## What to do
Copy the entries without a single change. Pictures should be dropped.

** Opening Source material block **

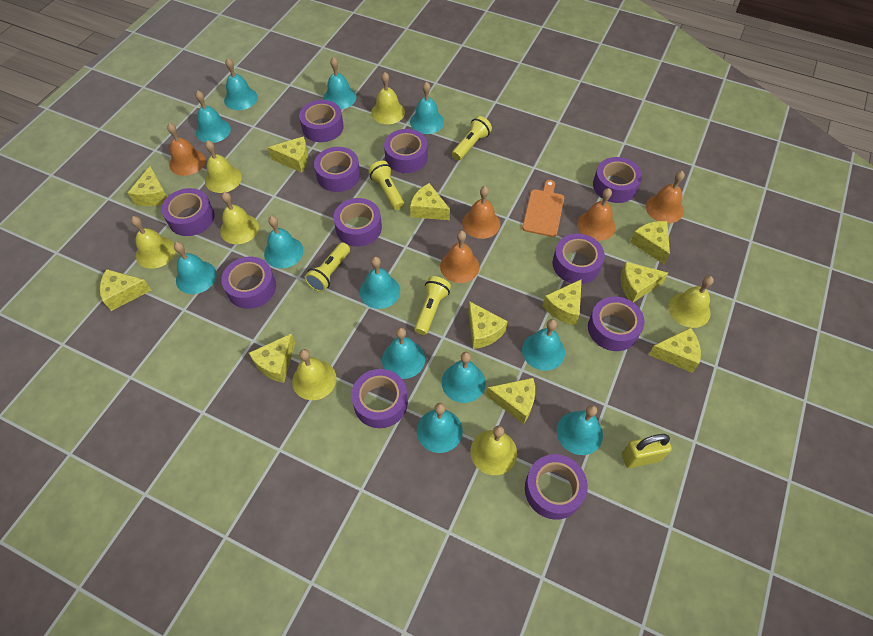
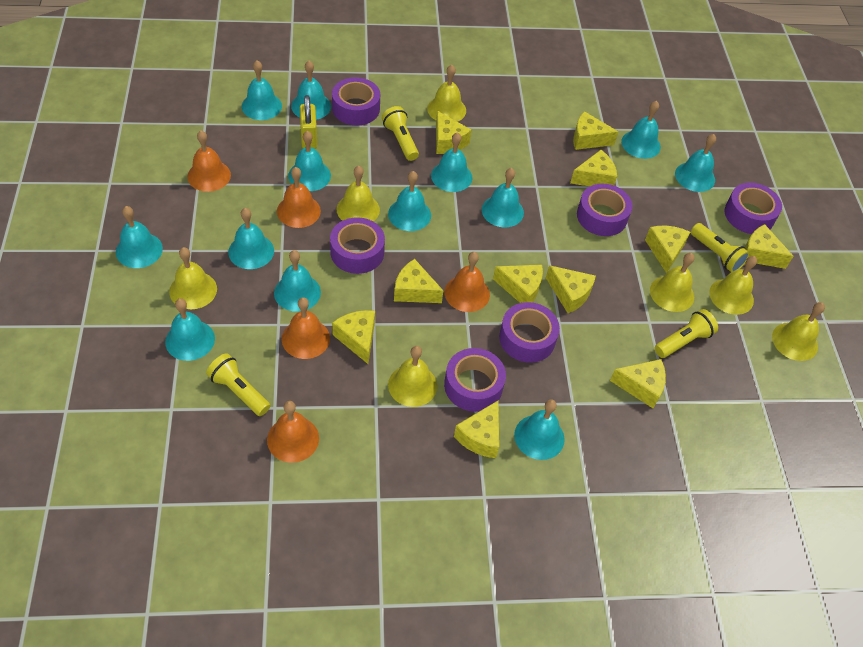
orange cutting board: 1 -> 0
purple tape: 11 -> 6
turquoise bell: 12 -> 13

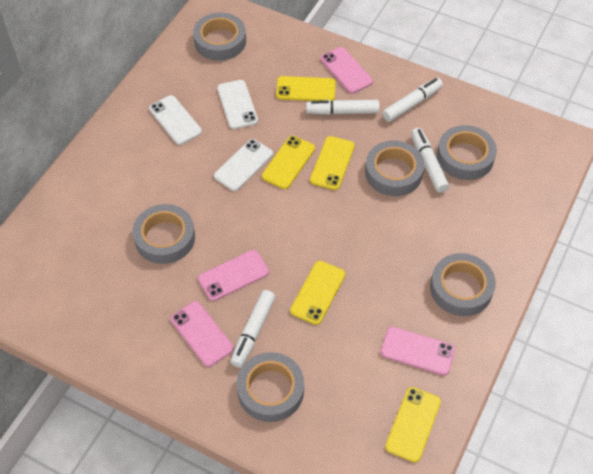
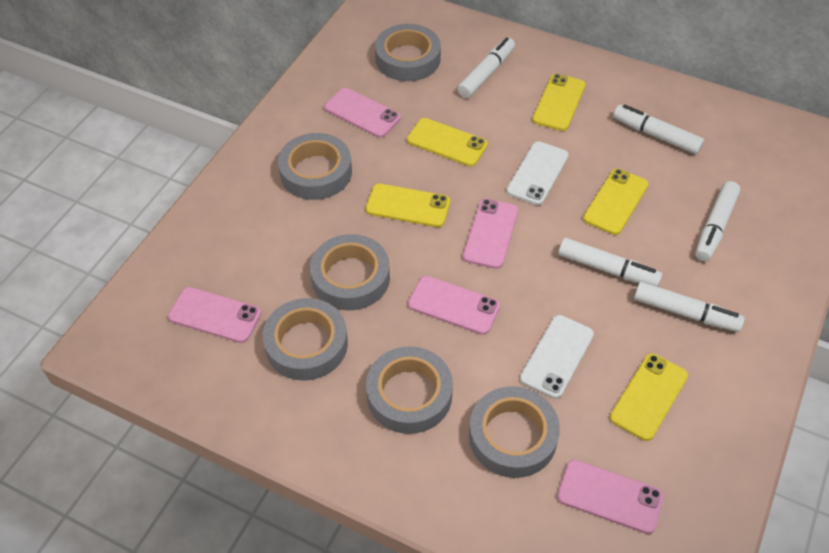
pink phone: 4 -> 5
white marker: 4 -> 5
white phone: 3 -> 2

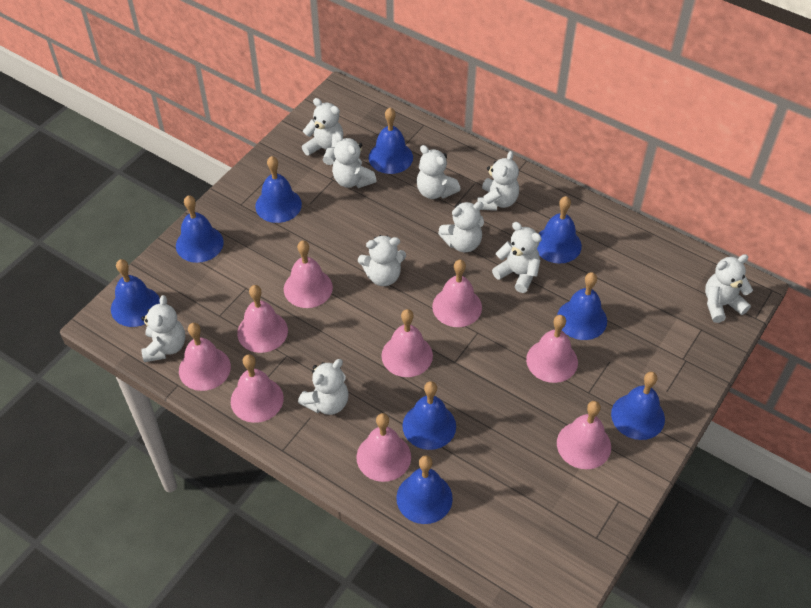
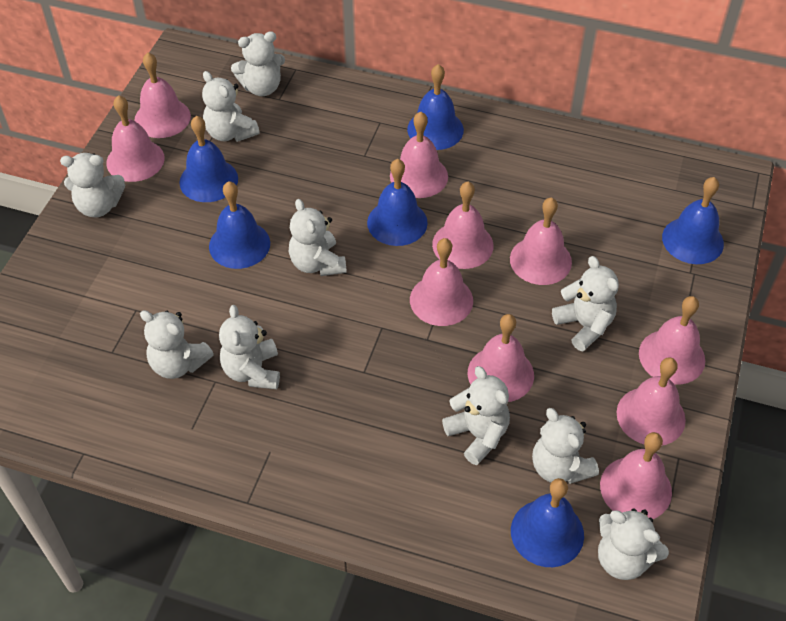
blue bell: 9 -> 6
pink bell: 9 -> 10

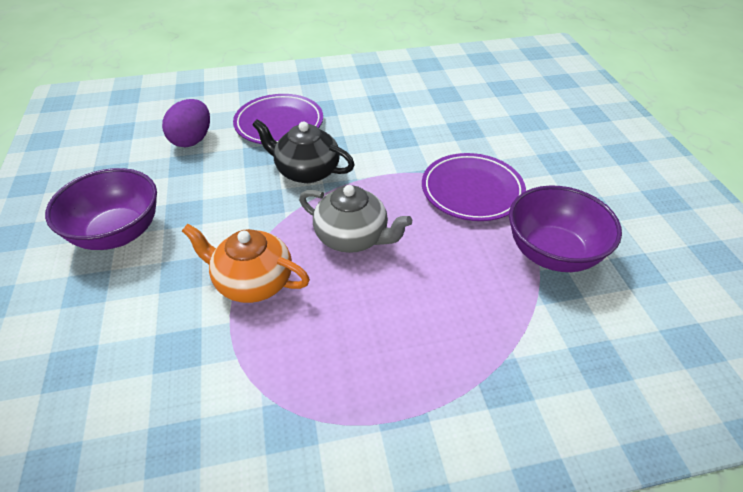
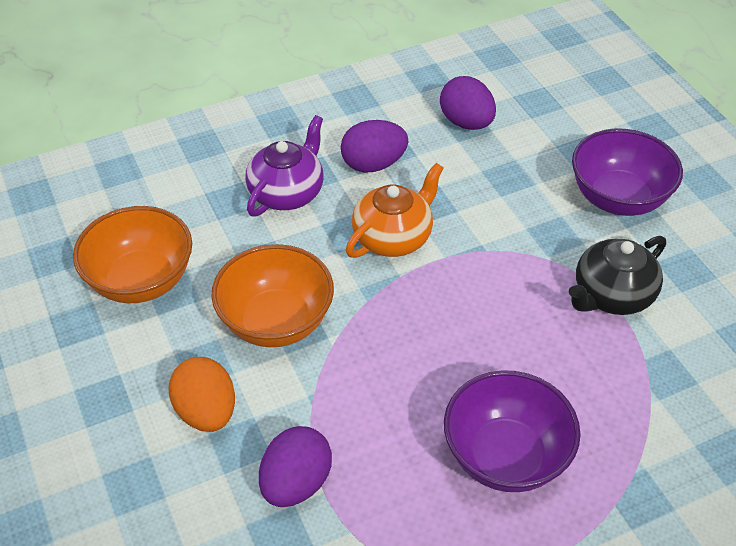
grey teapot: 1 -> 0
orange bowl: 0 -> 2
orange egg: 0 -> 1
purple egg: 1 -> 3
purple plate: 2 -> 0
purple teapot: 0 -> 1

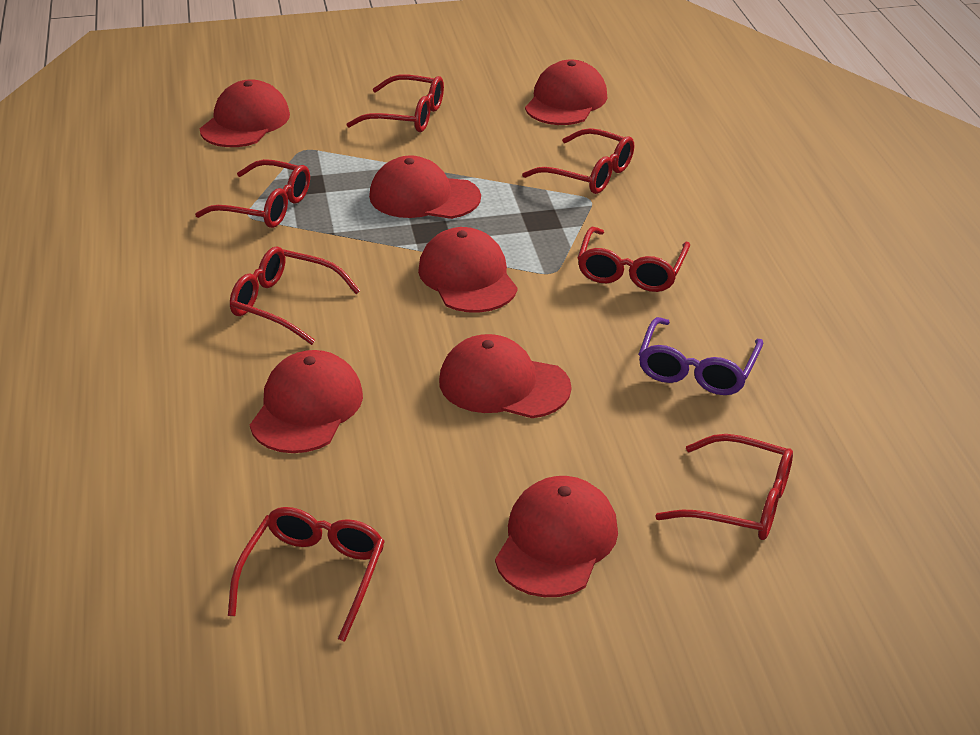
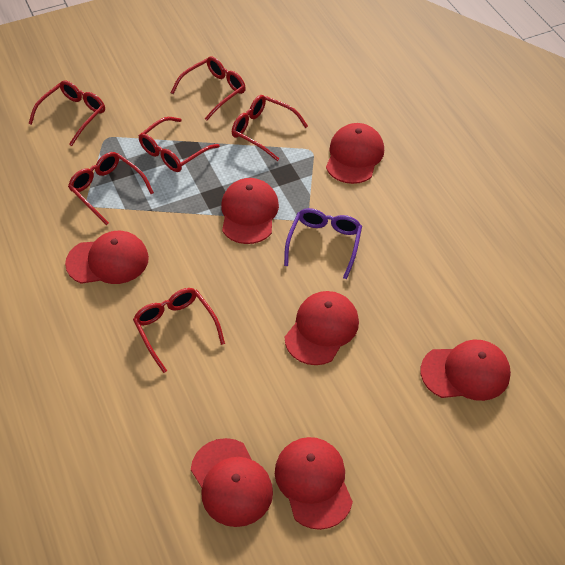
red glasses: 7 -> 6

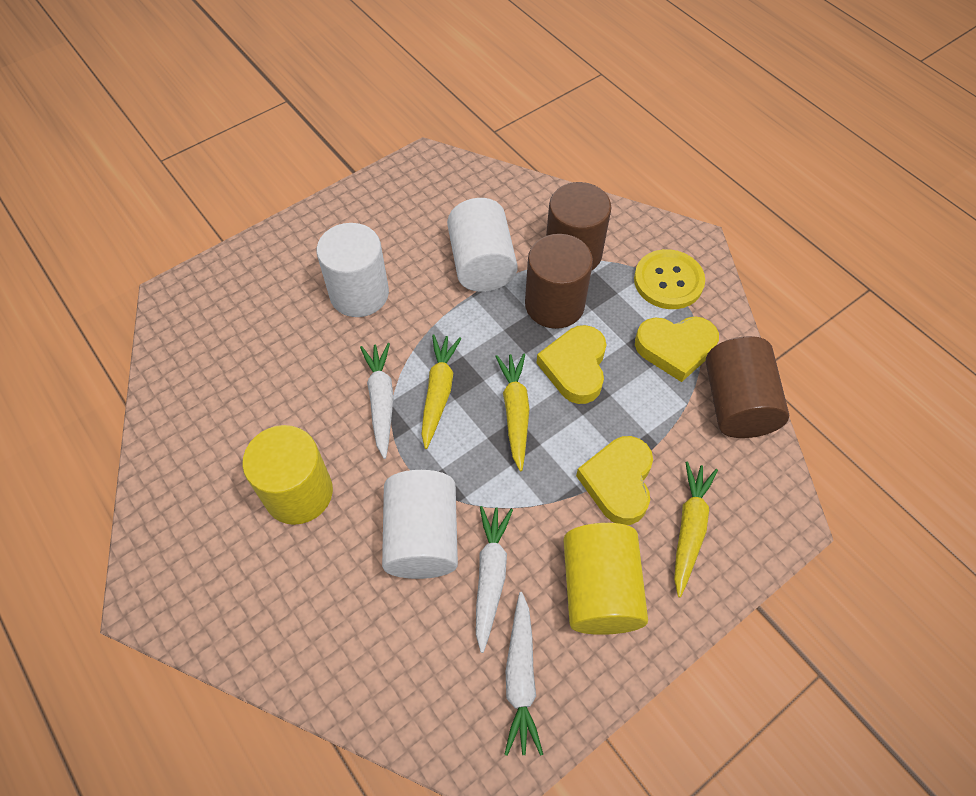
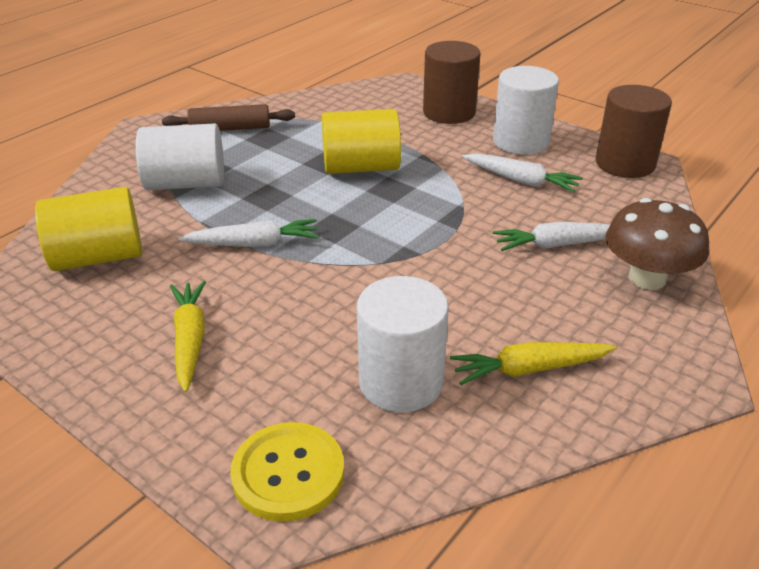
brown cylinder: 3 -> 2
brown mushroom: 0 -> 1
brown rolling pin: 0 -> 1
yellow carrot: 3 -> 2
yellow heart: 3 -> 0

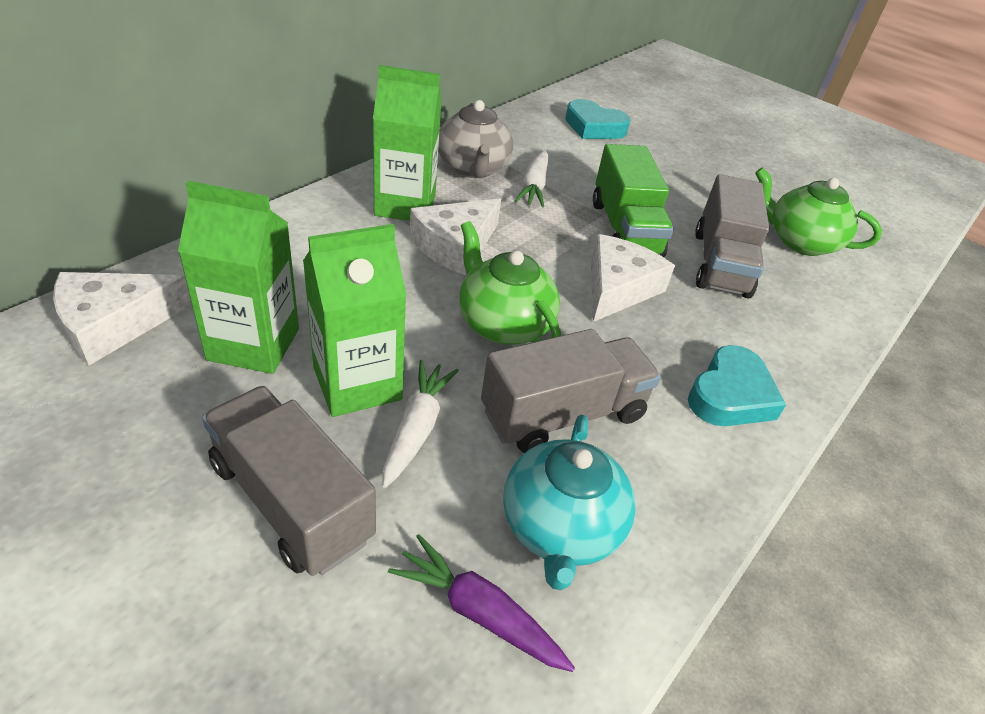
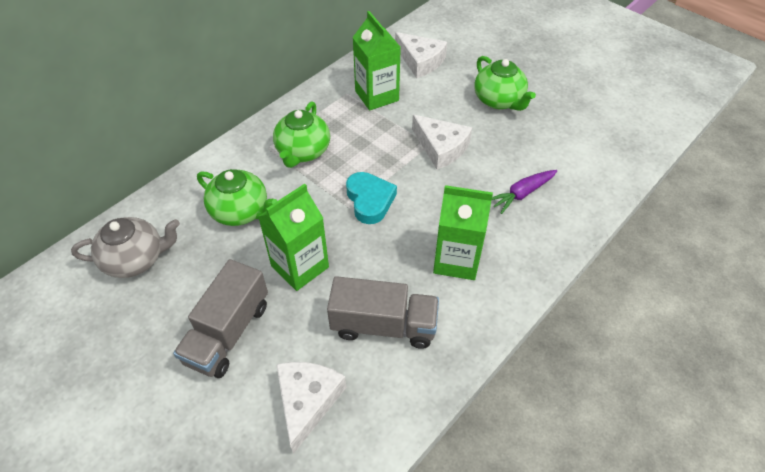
green teapot: 2 -> 3
green truck: 1 -> 0
grey truck: 3 -> 2
turquoise heart: 2 -> 1
turquoise teapot: 1 -> 0
white carrot: 2 -> 0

** Closing Source material block **

## Output of the task
orange cutting board: 1 -> 0
purple tape: 11 -> 6
turquoise bell: 12 -> 13

pink phone: 4 -> 5
white marker: 4 -> 5
white phone: 3 -> 2

blue bell: 9 -> 6
pink bell: 9 -> 10

grey teapot: 1 -> 0
orange bowl: 0 -> 2
orange egg: 0 -> 1
purple egg: 1 -> 3
purple plate: 2 -> 0
purple teapot: 0 -> 1

red glasses: 7 -> 6

brown cylinder: 3 -> 2
brown mushroom: 0 -> 1
brown rolling pin: 0 -> 1
yellow carrot: 3 -> 2
yellow heart: 3 -> 0

green teapot: 2 -> 3
green truck: 1 -> 0
grey truck: 3 -> 2
turquoise heart: 2 -> 1
turquoise teapot: 1 -> 0
white carrot: 2 -> 0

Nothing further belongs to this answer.